**Data extract**
---
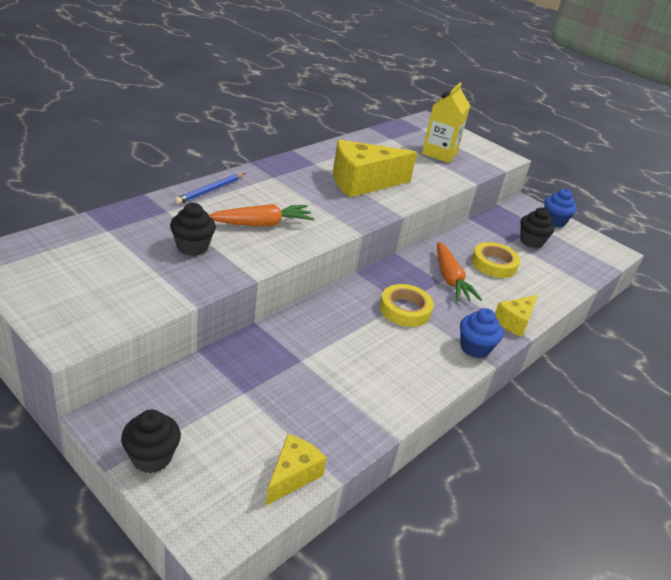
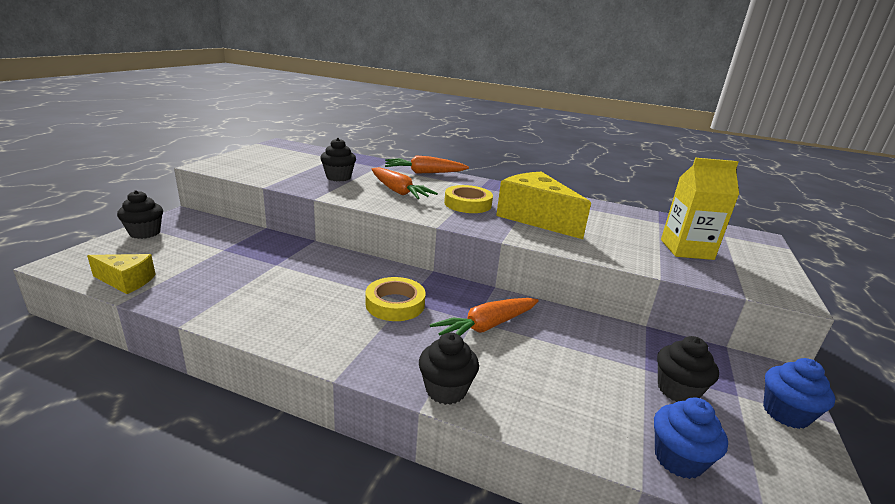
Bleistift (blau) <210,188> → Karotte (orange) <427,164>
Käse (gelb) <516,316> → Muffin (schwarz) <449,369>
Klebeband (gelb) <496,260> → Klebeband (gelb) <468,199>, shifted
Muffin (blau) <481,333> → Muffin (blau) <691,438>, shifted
---
**Problem requirements**
Every line from the data above that contains "gelb" must appear in the answer.

**Answer below**
Käse (gelb) <516,316> → Muffin (schwarz) <449,369>
Klebeband (gelb) <496,260> → Klebeband (gelb) <468,199>, shifted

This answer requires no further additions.